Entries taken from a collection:
* * * * * * *

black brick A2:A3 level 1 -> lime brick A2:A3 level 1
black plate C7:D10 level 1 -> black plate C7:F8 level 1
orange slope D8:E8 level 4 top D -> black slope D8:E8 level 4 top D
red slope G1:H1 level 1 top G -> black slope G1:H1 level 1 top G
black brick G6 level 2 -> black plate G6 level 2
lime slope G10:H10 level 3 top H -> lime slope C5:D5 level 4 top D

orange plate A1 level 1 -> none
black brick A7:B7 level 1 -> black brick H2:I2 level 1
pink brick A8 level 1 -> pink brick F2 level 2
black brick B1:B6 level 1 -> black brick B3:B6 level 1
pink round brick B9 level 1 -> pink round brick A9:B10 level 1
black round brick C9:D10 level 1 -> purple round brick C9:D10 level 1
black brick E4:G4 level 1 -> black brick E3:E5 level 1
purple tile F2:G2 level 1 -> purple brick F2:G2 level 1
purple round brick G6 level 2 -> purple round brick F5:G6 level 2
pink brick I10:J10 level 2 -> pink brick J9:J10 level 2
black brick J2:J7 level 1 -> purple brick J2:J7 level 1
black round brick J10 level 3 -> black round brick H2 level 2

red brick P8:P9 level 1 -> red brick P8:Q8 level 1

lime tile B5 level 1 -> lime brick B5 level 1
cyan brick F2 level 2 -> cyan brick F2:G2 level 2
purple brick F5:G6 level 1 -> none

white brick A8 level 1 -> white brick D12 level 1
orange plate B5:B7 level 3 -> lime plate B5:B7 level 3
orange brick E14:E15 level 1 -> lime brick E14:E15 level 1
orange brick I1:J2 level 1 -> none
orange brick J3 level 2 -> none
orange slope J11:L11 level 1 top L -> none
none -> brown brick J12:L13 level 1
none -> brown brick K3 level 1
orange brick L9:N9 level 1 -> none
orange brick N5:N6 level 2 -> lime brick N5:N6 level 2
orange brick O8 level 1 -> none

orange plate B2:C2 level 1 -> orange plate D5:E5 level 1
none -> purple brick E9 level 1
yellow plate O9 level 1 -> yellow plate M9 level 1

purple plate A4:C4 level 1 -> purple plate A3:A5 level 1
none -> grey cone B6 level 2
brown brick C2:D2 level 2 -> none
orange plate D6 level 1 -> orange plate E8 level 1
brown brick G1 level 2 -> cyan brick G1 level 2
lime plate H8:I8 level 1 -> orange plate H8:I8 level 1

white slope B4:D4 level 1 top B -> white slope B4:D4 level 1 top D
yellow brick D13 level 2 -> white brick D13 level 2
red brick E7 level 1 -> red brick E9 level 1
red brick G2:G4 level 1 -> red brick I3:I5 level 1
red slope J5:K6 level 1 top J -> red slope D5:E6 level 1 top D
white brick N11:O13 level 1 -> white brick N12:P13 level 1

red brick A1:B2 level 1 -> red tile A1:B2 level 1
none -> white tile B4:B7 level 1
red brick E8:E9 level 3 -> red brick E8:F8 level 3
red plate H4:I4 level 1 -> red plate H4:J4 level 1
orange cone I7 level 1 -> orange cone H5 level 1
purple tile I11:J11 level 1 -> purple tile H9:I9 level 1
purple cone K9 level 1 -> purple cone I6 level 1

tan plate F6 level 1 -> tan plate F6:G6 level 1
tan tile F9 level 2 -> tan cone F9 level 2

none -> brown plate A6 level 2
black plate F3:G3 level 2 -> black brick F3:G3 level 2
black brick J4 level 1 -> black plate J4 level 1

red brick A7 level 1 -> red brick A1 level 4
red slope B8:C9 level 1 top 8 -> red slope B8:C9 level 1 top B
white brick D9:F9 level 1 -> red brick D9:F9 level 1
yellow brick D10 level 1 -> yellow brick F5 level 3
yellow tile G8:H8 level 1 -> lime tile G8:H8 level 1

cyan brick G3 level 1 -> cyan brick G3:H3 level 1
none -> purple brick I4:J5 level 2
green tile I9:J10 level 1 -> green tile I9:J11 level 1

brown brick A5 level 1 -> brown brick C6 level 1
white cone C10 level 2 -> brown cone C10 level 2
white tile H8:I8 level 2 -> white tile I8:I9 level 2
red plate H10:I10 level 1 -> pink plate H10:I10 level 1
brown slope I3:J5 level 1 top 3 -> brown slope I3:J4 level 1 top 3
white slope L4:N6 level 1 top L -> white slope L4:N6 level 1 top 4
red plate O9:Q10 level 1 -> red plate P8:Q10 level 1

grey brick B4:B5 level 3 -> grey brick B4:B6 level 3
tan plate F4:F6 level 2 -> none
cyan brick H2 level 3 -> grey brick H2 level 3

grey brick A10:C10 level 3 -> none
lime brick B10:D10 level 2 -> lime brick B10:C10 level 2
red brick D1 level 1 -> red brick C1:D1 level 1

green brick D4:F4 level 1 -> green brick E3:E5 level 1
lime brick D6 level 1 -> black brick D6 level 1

* * * * * * *

**EXERCISE BRIEF:** Repeat word for word the lines above that run from the line containing "purple tile I11:J11" through the line containing "red plate O9:Q10", both ends included, and nothing else.

**ANSWER TO THE EXERCISE:**
purple tile I11:J11 level 1 -> purple tile H9:I9 level 1
purple cone K9 level 1 -> purple cone I6 level 1

tan plate F6 level 1 -> tan plate F6:G6 level 1
tan tile F9 level 2 -> tan cone F9 level 2

none -> brown plate A6 level 2
black plate F3:G3 level 2 -> black brick F3:G3 level 2
black brick J4 level 1 -> black plate J4 level 1

red brick A7 level 1 -> red brick A1 level 4
red slope B8:C9 level 1 top 8 -> red slope B8:C9 level 1 top B
white brick D9:F9 level 1 -> red brick D9:F9 level 1
yellow brick D10 level 1 -> yellow brick F5 level 3
yellow tile G8:H8 level 1 -> lime tile G8:H8 level 1

cyan brick G3 level 1 -> cyan brick G3:H3 level 1
none -> purple brick I4:J5 level 2
green tile I9:J10 level 1 -> green tile I9:J11 level 1

brown brick A5 level 1 -> brown brick C6 level 1
white cone C10 level 2 -> brown cone C10 level 2
white tile H8:I8 level 2 -> white tile I8:I9 level 2
red plate H10:I10 level 1 -> pink plate H10:I10 level 1
brown slope I3:J5 level 1 top 3 -> brown slope I3:J4 level 1 top 3
white slope L4:N6 level 1 top L -> white slope L4:N6 level 1 top 4
red plate O9:Q10 level 1 -> red plate P8:Q10 level 1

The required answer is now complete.